### Exercise instructions:
Among the lines below, some may contain the string "Wecker". Say how many do, and give nothing besides the number.
(Supplied records Opens)
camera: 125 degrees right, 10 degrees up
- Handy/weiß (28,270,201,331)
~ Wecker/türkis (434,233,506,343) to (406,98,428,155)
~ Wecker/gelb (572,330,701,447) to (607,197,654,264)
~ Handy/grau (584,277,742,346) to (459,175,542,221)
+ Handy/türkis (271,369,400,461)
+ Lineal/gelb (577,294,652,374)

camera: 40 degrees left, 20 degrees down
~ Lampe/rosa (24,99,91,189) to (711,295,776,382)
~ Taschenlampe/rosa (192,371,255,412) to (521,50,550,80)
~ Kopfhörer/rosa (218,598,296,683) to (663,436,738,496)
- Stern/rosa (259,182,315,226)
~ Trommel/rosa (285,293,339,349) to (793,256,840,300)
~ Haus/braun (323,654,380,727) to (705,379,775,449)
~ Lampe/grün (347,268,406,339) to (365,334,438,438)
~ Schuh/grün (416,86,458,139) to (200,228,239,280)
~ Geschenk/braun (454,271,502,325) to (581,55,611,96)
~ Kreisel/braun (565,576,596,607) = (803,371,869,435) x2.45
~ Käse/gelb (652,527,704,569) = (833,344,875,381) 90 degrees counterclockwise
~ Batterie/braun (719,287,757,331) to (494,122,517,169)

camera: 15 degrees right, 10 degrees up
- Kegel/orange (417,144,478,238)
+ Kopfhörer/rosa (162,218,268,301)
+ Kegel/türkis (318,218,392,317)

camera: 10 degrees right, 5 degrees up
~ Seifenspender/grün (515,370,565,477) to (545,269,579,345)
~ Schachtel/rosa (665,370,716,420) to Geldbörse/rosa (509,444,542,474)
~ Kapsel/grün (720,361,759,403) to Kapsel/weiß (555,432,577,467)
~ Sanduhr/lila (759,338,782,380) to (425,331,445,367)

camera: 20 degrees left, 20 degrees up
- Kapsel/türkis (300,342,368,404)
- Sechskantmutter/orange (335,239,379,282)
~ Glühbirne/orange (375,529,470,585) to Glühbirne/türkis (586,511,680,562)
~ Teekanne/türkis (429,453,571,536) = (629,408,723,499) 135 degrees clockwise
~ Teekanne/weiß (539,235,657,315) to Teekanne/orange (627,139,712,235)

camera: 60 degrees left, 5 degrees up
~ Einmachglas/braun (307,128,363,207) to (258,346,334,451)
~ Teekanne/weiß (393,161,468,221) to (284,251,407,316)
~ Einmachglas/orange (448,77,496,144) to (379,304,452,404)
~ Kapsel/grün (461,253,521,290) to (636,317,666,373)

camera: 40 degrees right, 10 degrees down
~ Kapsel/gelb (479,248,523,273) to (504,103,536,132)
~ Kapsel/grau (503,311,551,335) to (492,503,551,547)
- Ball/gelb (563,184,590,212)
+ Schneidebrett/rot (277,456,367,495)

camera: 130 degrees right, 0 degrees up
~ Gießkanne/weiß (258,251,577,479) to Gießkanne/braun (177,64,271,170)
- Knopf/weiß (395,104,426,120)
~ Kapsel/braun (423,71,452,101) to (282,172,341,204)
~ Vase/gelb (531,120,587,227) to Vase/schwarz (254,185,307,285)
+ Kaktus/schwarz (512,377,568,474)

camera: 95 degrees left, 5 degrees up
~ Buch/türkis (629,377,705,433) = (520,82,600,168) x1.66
(Supplied records Closes)
### Result of this exercise:
2